• _Extracted records_:
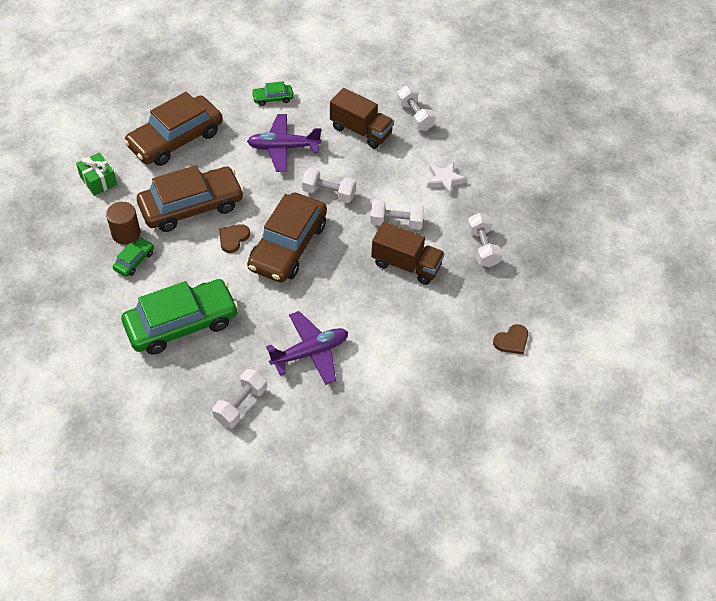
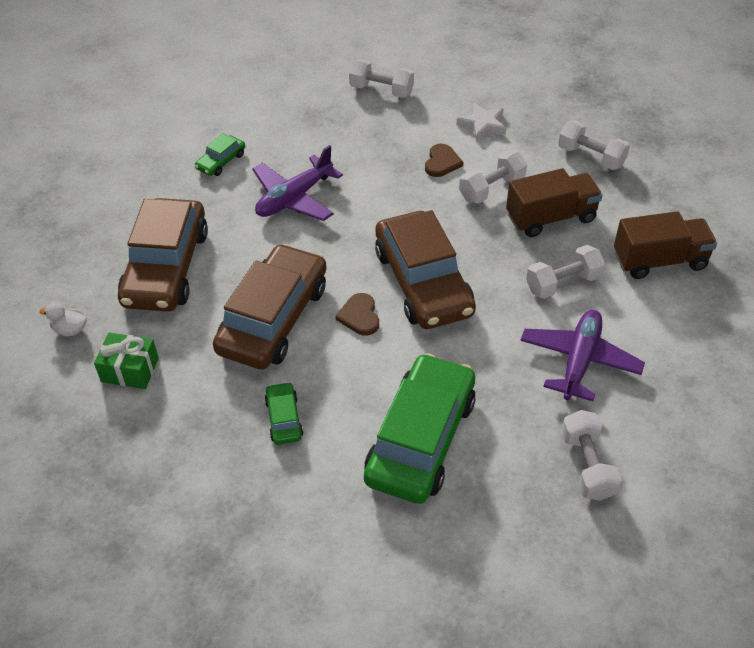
camera: 40 degrees left, 5 degrees down
brown cylinder [106,202,140,245] -> none
white dumbbell [302,168,356,203] -> white dumbbell moved to [526,245,605,299]
brown truck [330,88,394,149] -> brown truck moved to [614,211,717,279]
brown heart [493,324,528,354] -> brown heart moved to [425,144,463,177]
none -> white duck [40,302,87,336]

• _Work to be completed_: Copy out the lines of the data where the string "white" occurs.

• _Exercise output_:
white dumbbell [302,168,356,203] -> white dumbbell moved to [526,245,605,299]
none -> white duck [40,302,87,336]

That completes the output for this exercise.